» **What needs to be done**: Unless a line falls after the one with "green boat [404,244,442,334] -> none", retype it exactly from the records below; leave out all pictures.

» **Data excerpts**:
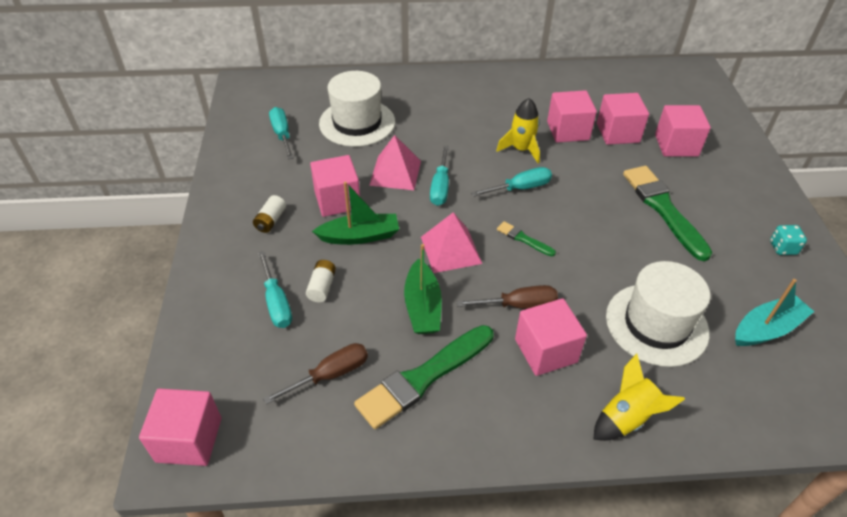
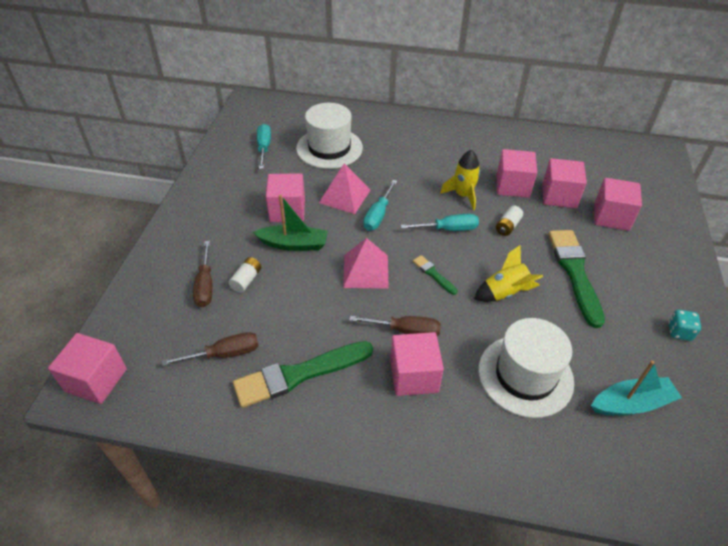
camera: 15 degrees right, 0 degrees up
white battery [253,195,286,233] -> white battery moved to [496,205,523,236]
turquoise screwdriver [258,251,292,328] -> brown screwdriver [193,241,212,307]
green boat [404,244,442,334] -> none
yellow rocket [593,353,685,441] -> yellow rocket moved to [474,245,543,302]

» **Reply**:
camera: 15 degrees right, 0 degrees up
white battery [253,195,286,233] -> white battery moved to [496,205,523,236]
turquoise screwdriver [258,251,292,328] -> brown screwdriver [193,241,212,307]
green boat [404,244,442,334] -> none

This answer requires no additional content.